## Task requirements
Would you filter these records and copy every line that has the word "ellipse"?

Image sequences with motion text
↓↓↓

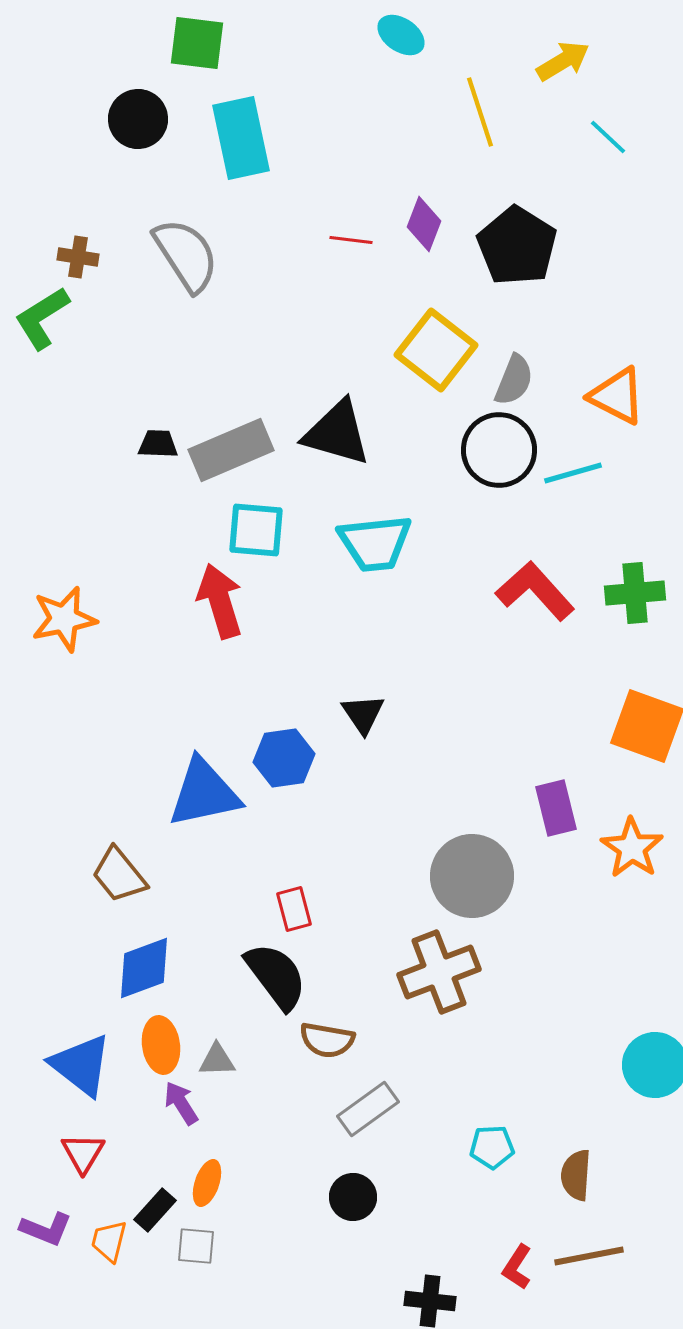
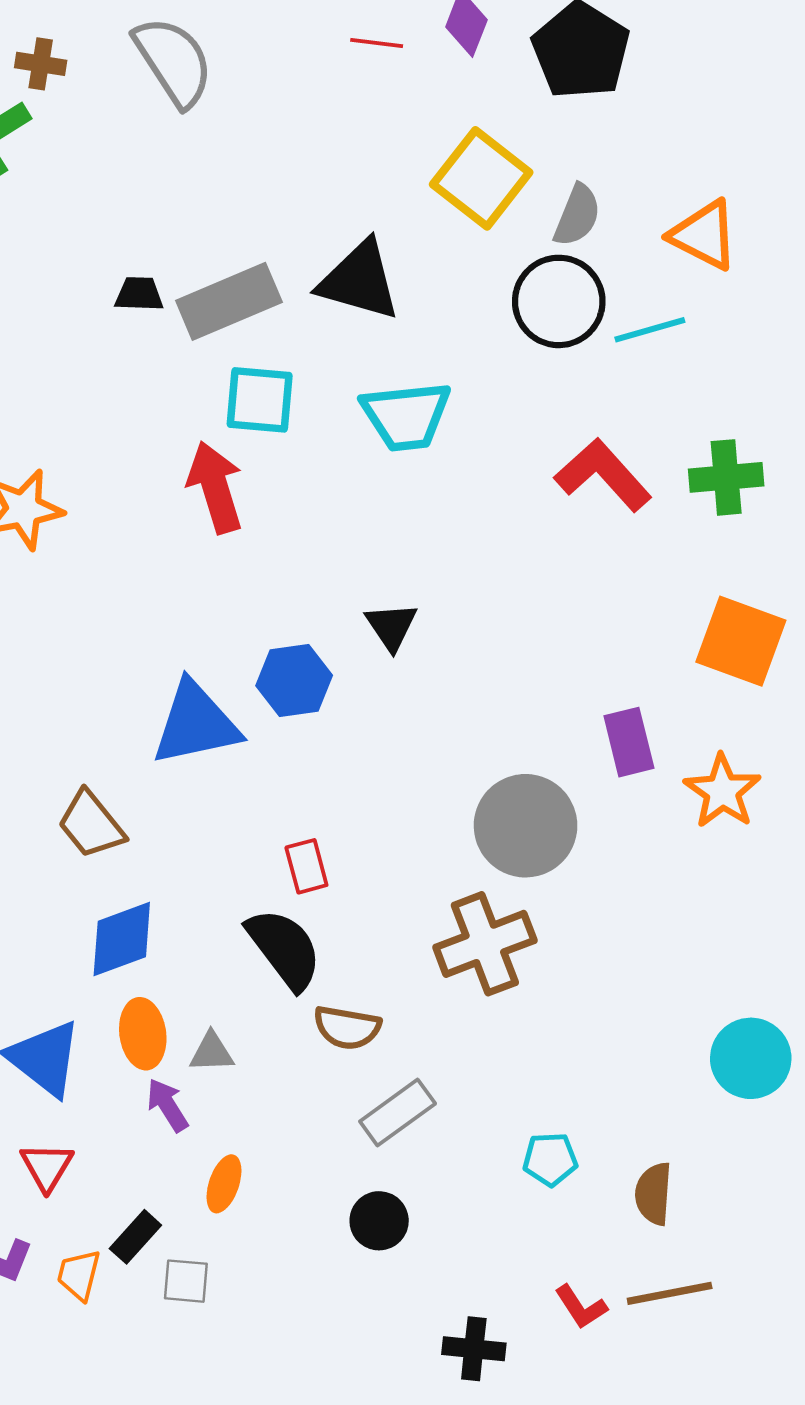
orange ellipse: (207, 1183) -> (224, 1184), moved
red L-shape: (517, 1267) -> (581, 1307), turned -66

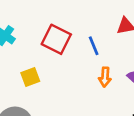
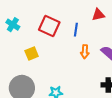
blue line: (94, 46) -> (76, 30), turned 32

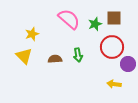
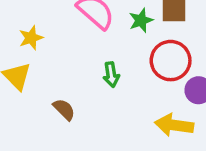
brown semicircle: (55, 59) -> (64, 109), moved, turned 48
yellow arrow: (114, 84) -> (174, 125), size x1.5

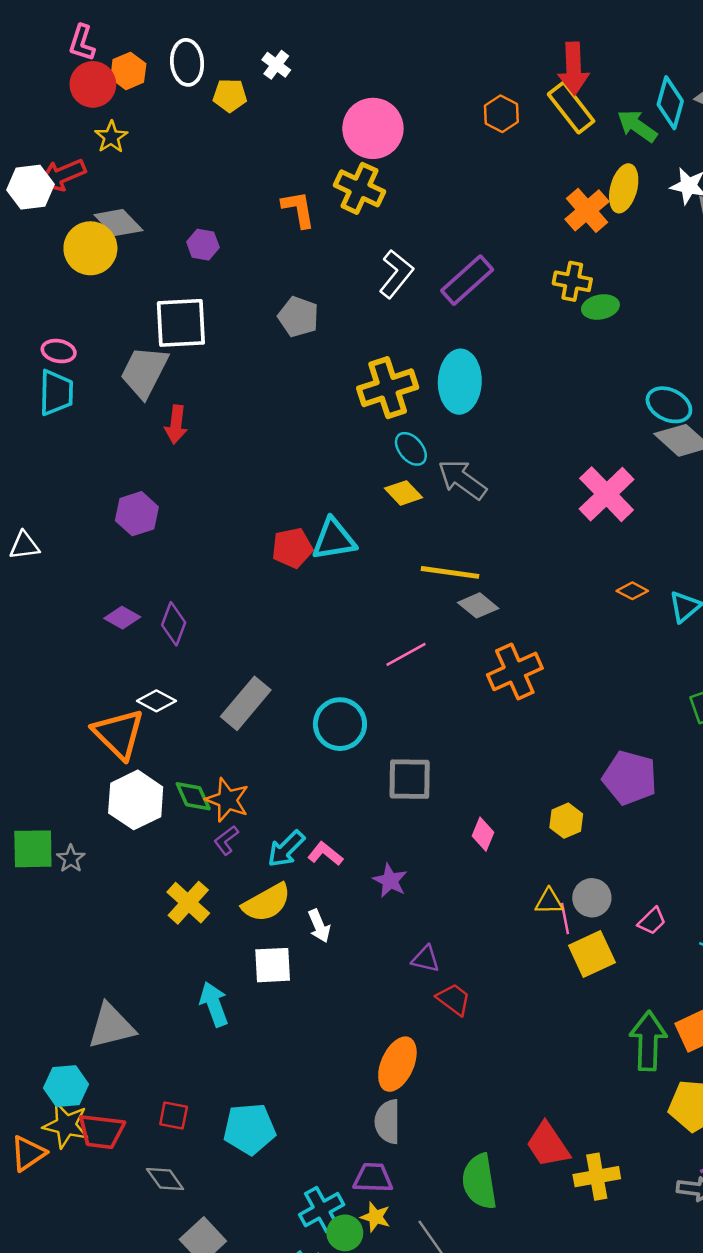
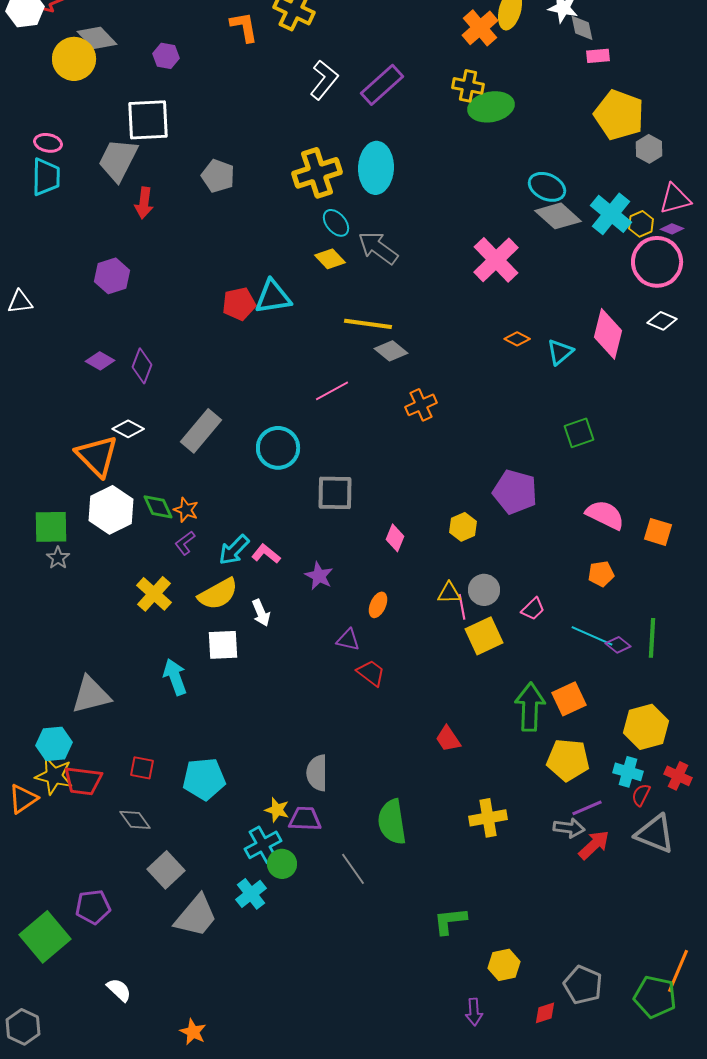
green ellipse: (600, 307) -> (491, 107), size x1.5
gray pentagon: (298, 317) -> (218, 176), moved
orange cross: (515, 671) -> (421, 405), size x0.7
orange star: (227, 800) -> (186, 510), size x0.7
green square: (33, 849) -> (51, 527), moved
orange ellipse: (397, 1064) -> (378, 605), moved, size x0.6
red trapezoid: (548, 1145) -> (448, 739), moved, size x0.7
yellow star: (375, 1217) -> (277, 810), moved

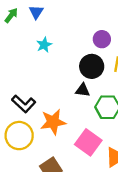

↑↑↑

## Answer for this exercise
orange ellipse: (207, 1183) -> (224, 1184), moved
green ellipse: (600, 307) -> (491, 107), size x1.5
orange ellipse: (397, 1064) -> (378, 605), moved, size x0.6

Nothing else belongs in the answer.